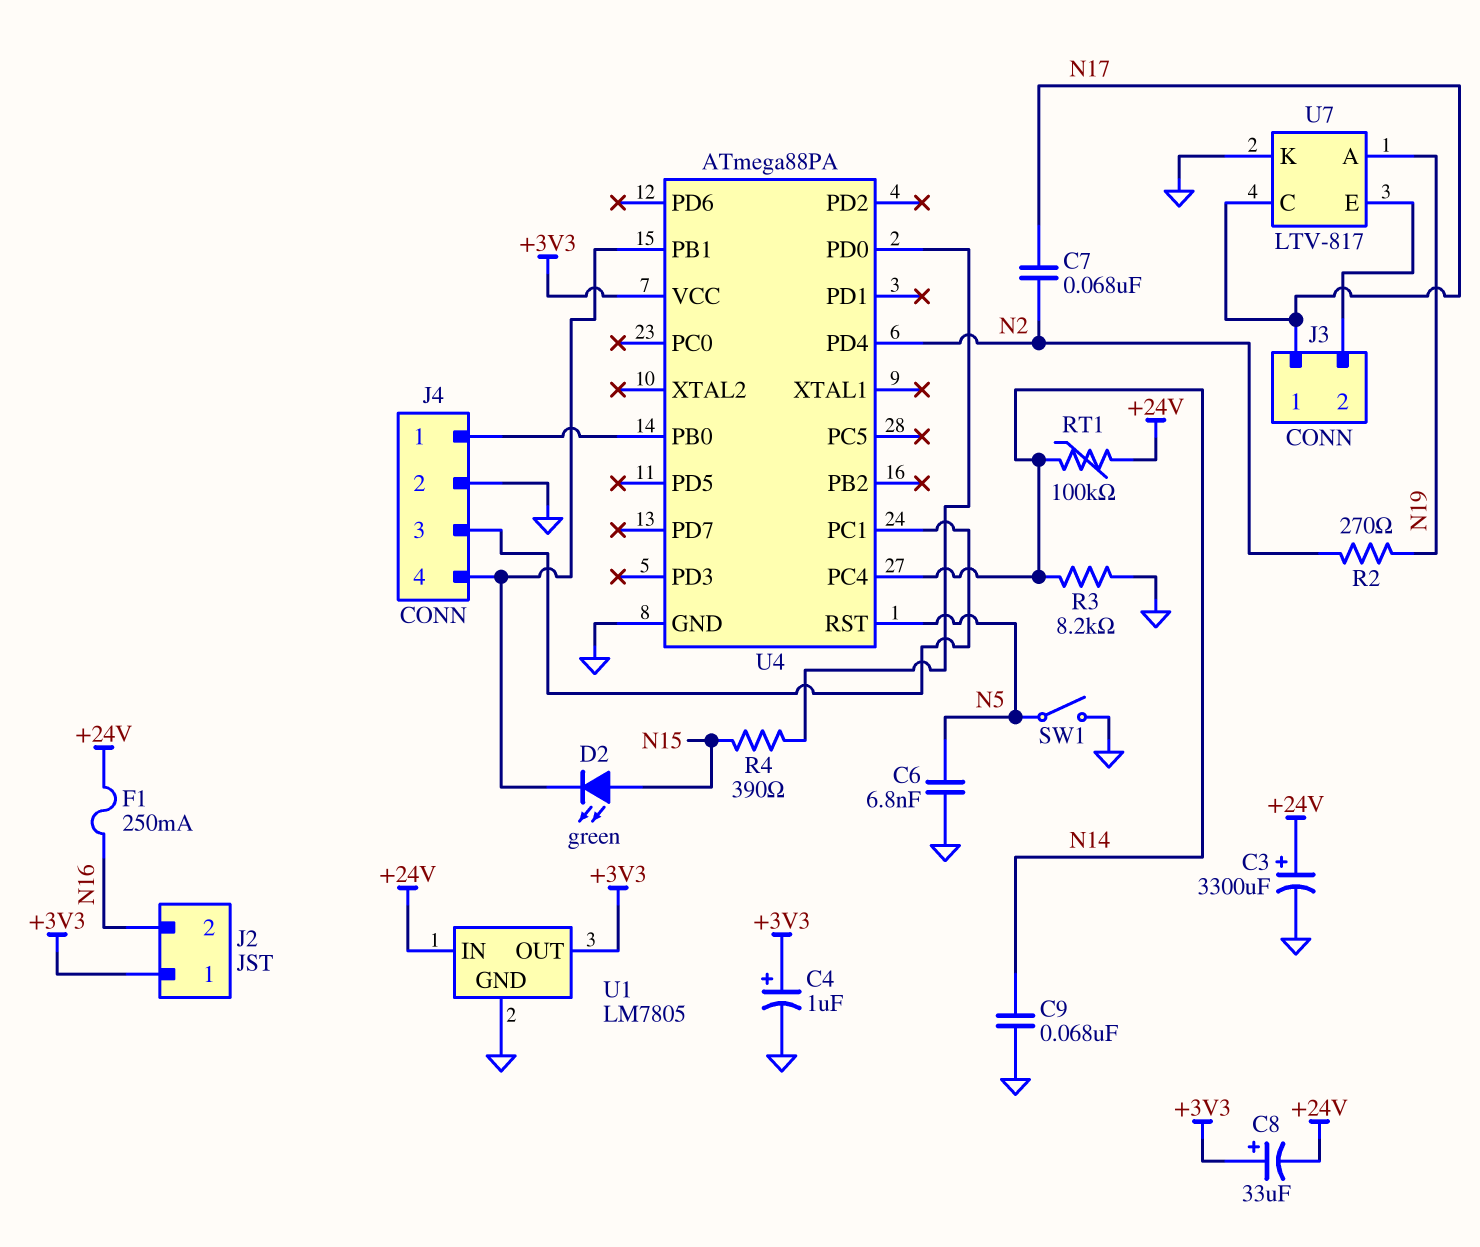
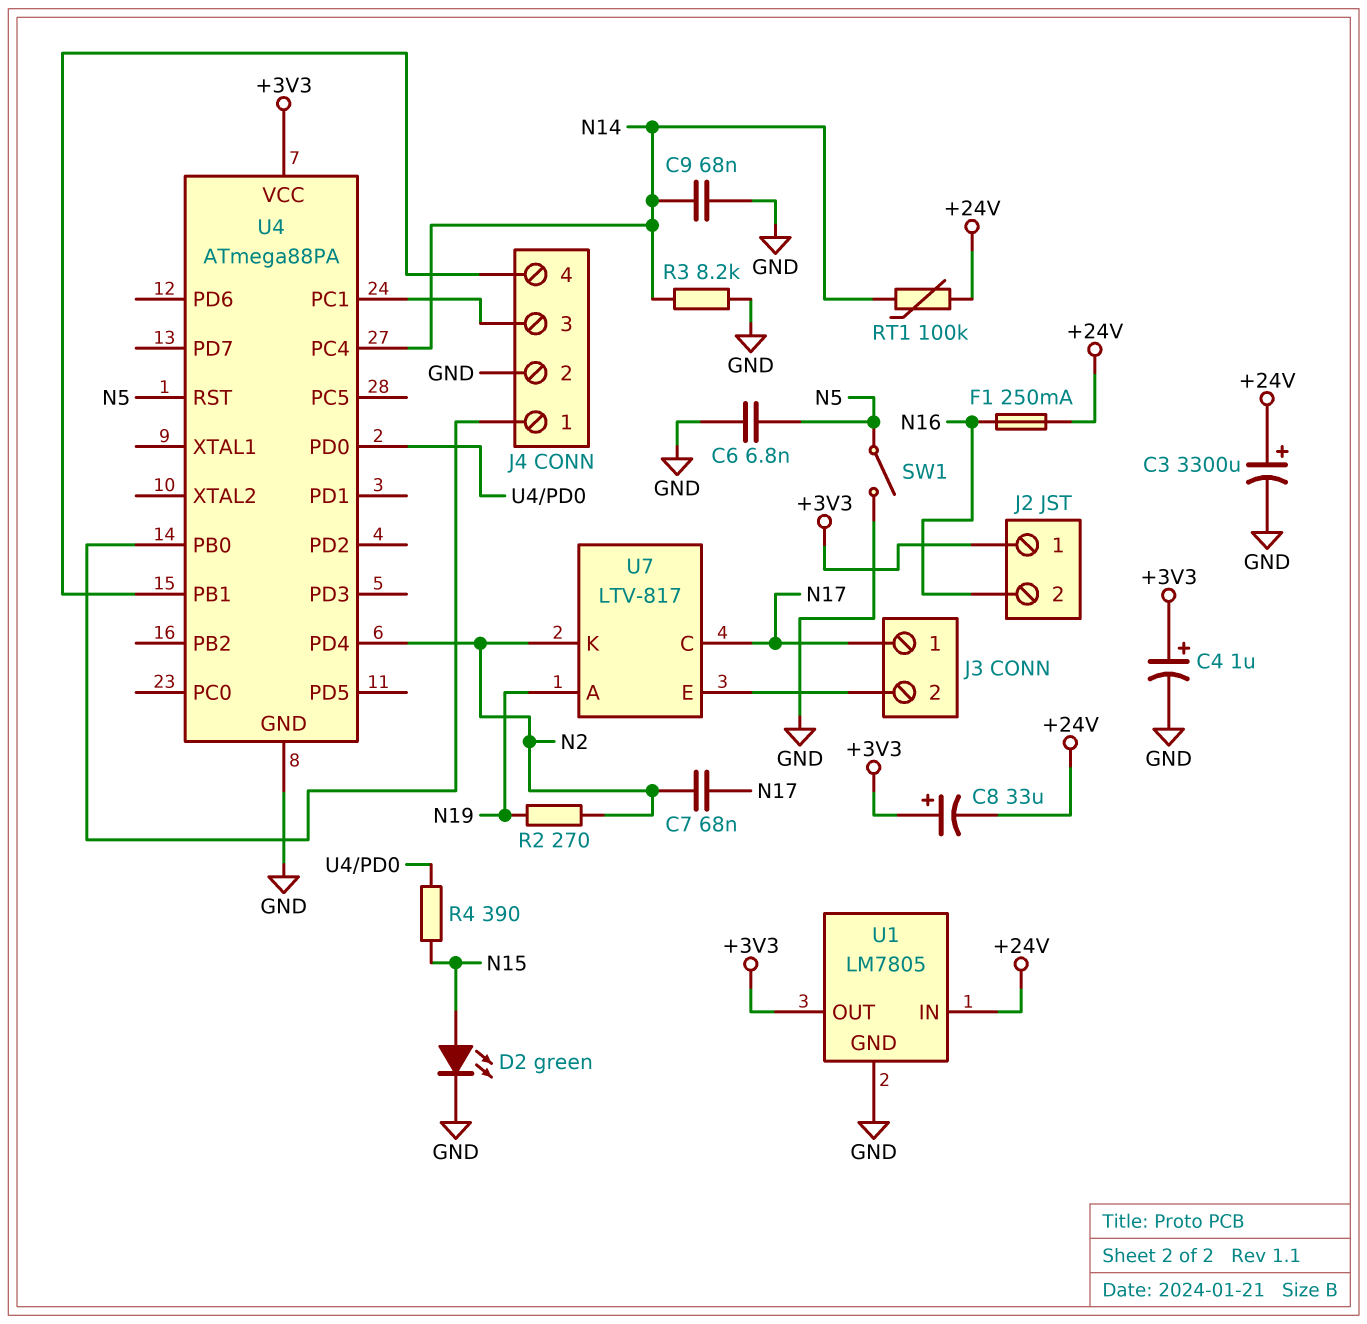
D2: LED green (A N15, K J4/4) -> LED green (A N15, K GND)
U7 pin K: GND -> N2

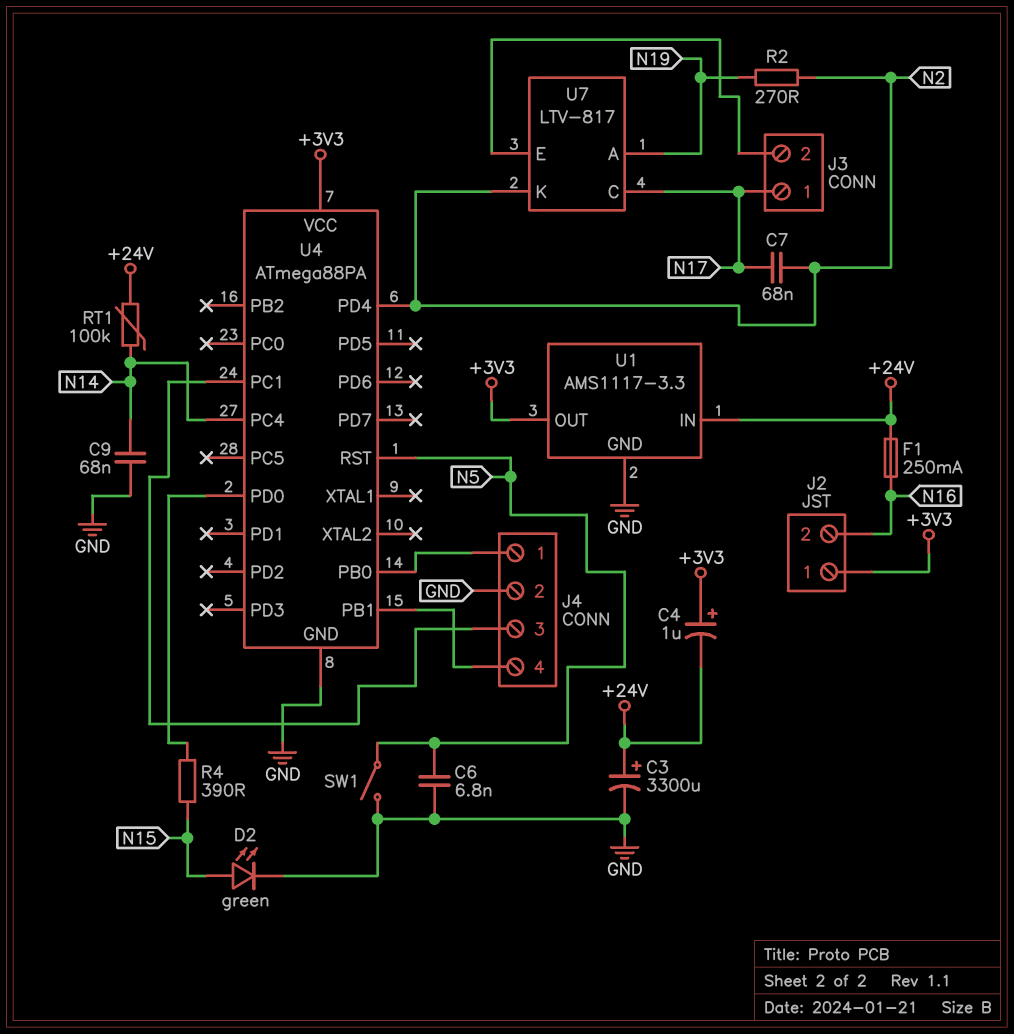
C4: 1uF (plus +3V3, minus GND) -> 1uF (plus +3V3, minus +24V)
C8: 33uF (plus +3V3, minus +24V) -> none
R3: 8.2k (GND, N14) -> none
U1: LM7805 -> AMS1117-3.3

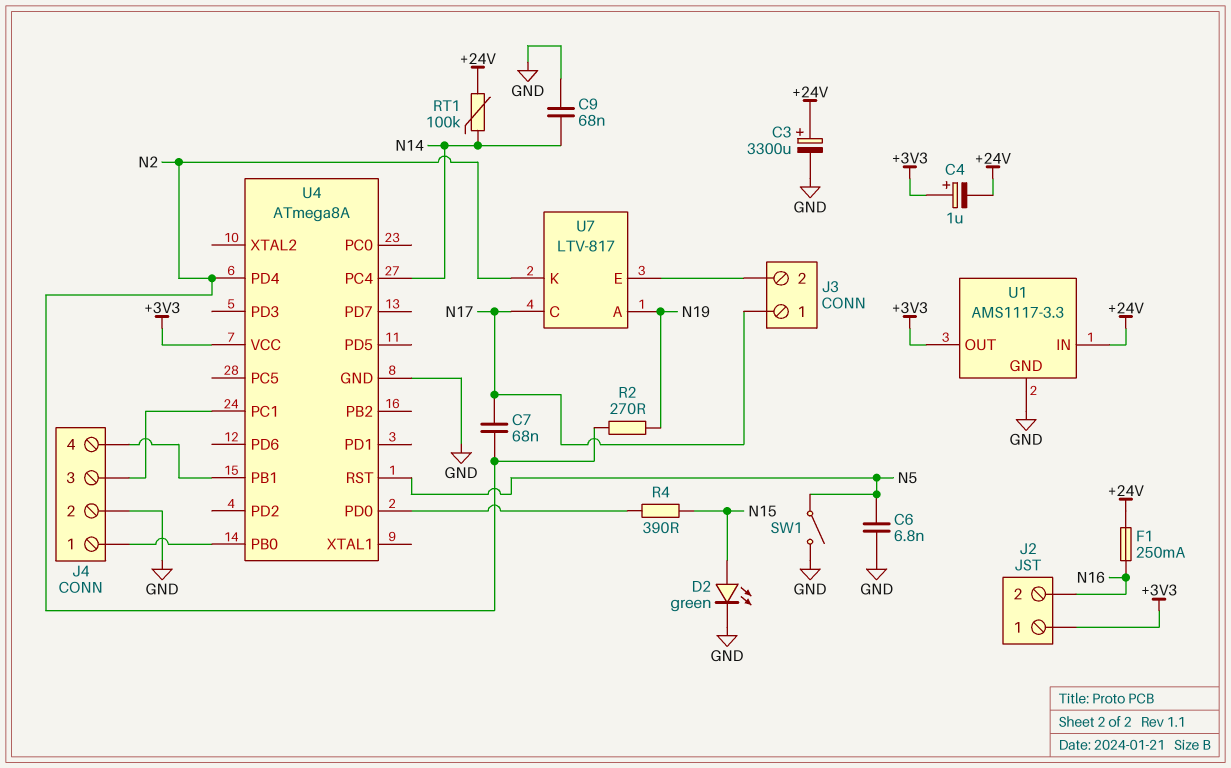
U4: ATmega88PA -> ATmega8A

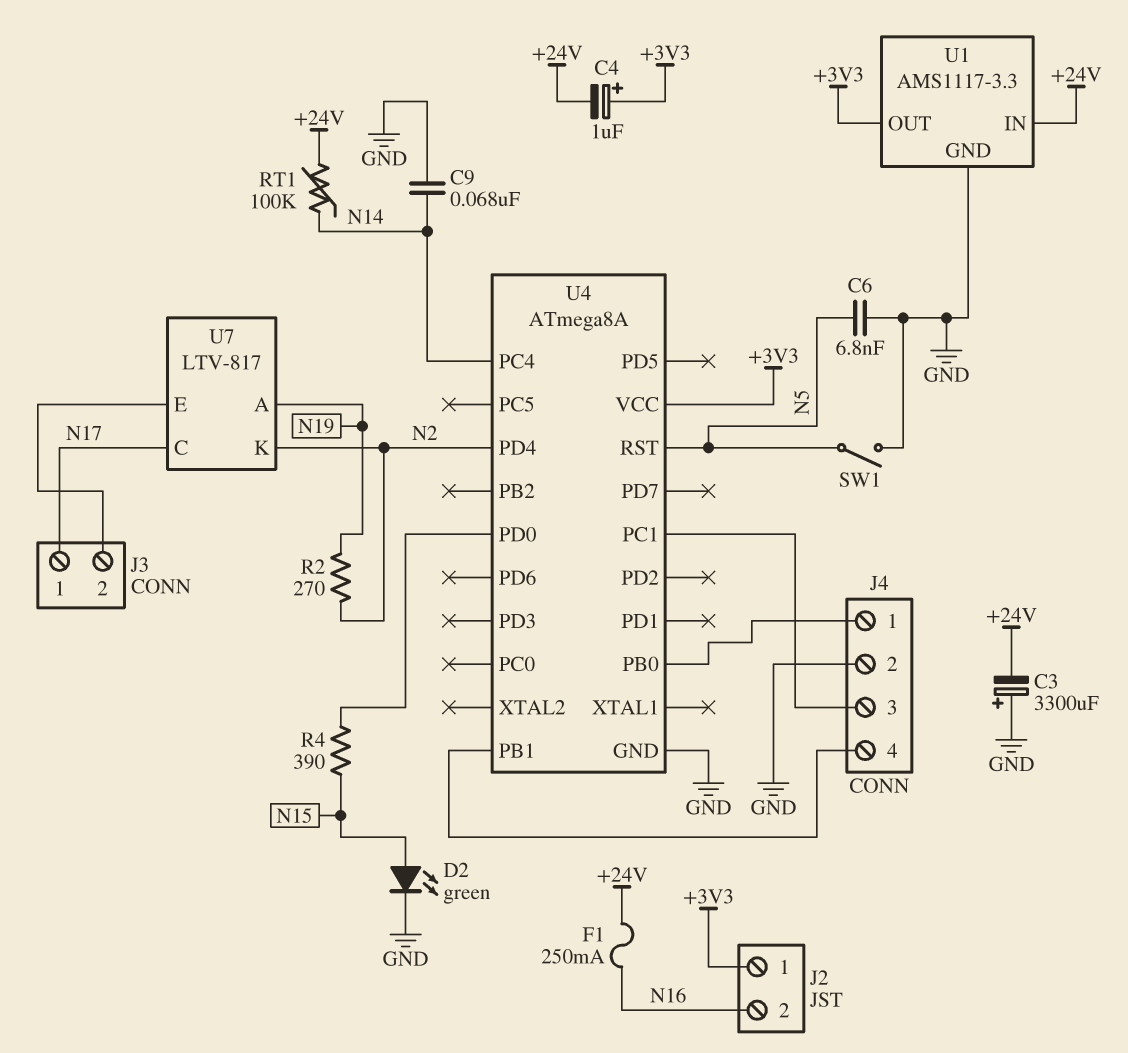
C3: 3300uF (plus +24V, minus GND) -> 3300uF (plus GND, minus +24V)
C7: 68nF (N2, N17) -> none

◆ **GOAL OF THE EXERCISE**: Could you transcribe exactly the lines from the one with "R3: 8.2k (GND, N14) -> none" through the end of the data, both ends included, and nothing else, skipping the pictures?

◆ **ANSWER TO THE PROBLEM**:
R3: 8.2k (GND, N14) -> none
U1: LM7805 -> AMS1117-3.3

U4: ATmega88PA -> ATmega8A

C3: 3300uF (plus +24V, minus GND) -> 3300uF (plus GND, minus +24V)
C7: 68nF (N2, N17) -> none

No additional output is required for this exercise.